Records excerpted from a collection
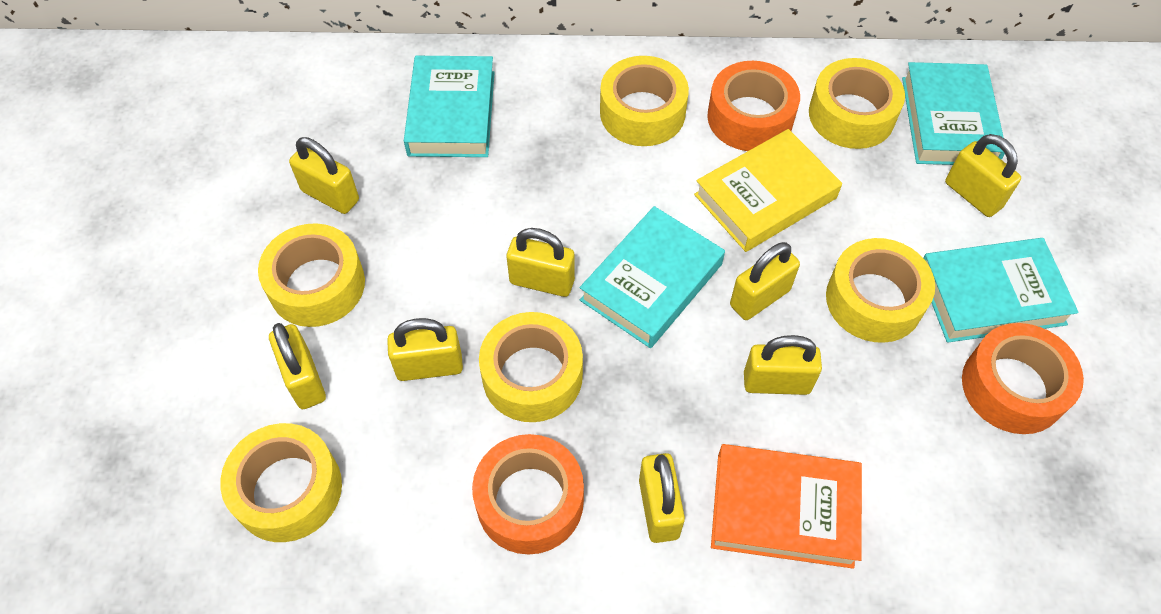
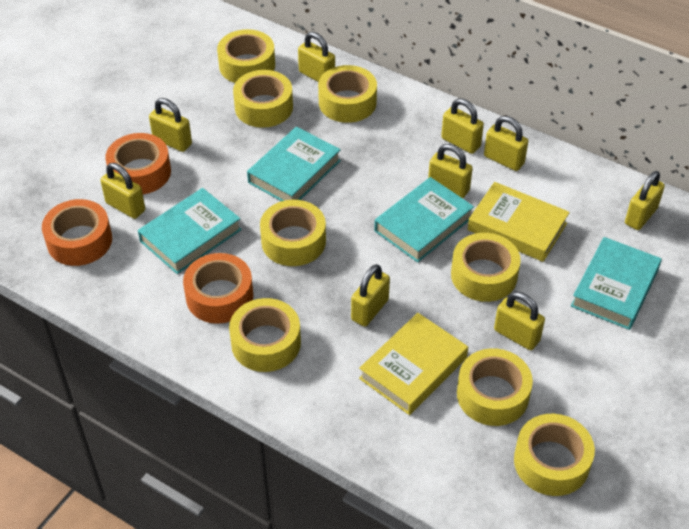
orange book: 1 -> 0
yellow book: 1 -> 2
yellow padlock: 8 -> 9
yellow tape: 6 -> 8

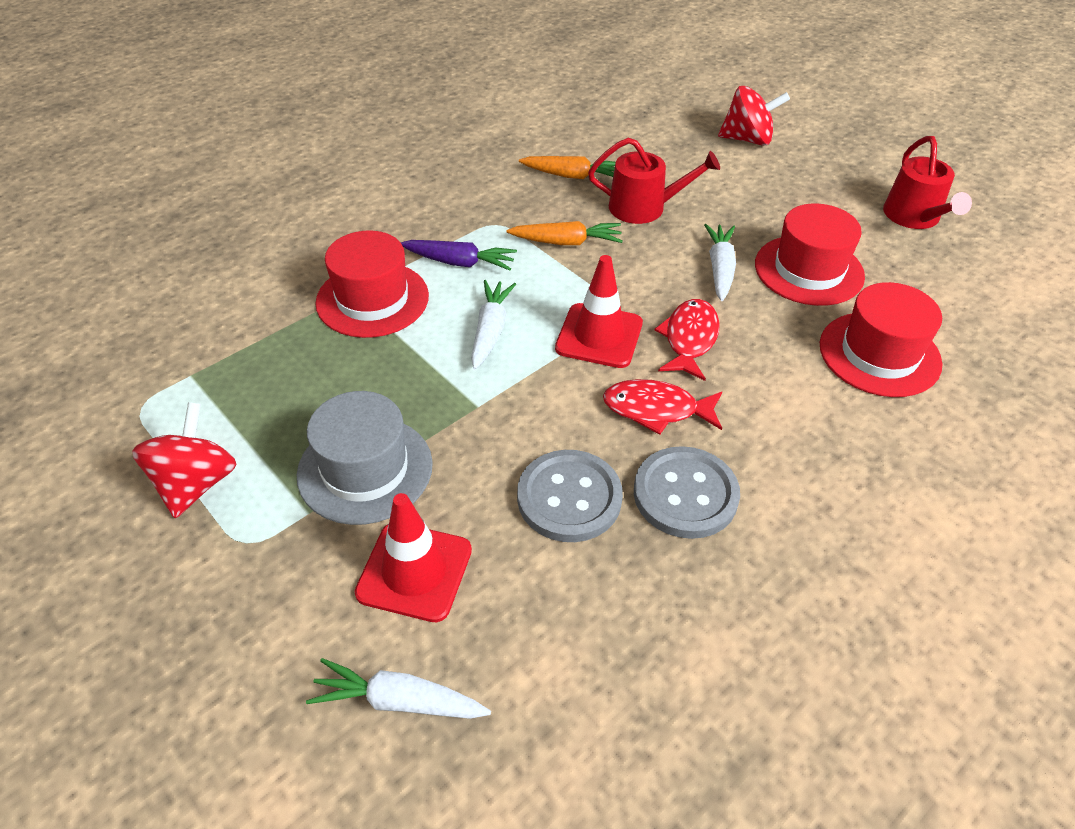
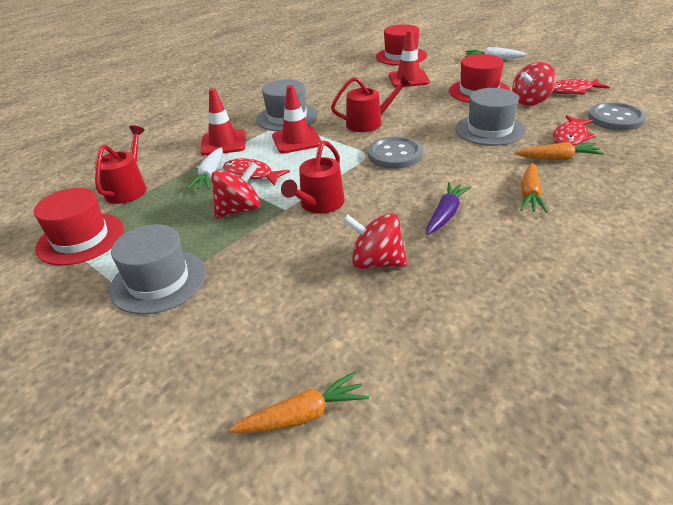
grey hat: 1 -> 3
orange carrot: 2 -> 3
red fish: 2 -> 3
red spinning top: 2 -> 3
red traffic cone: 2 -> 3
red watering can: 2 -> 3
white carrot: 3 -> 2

### EXERCISE INSTRUCTIONS
In your answer, repeat all the entries exactly, but leave out the pictures.

### RESPONSE
orange book: 1 -> 0
yellow book: 1 -> 2
yellow padlock: 8 -> 9
yellow tape: 6 -> 8

grey hat: 1 -> 3
orange carrot: 2 -> 3
red fish: 2 -> 3
red spinning top: 2 -> 3
red traffic cone: 2 -> 3
red watering can: 2 -> 3
white carrot: 3 -> 2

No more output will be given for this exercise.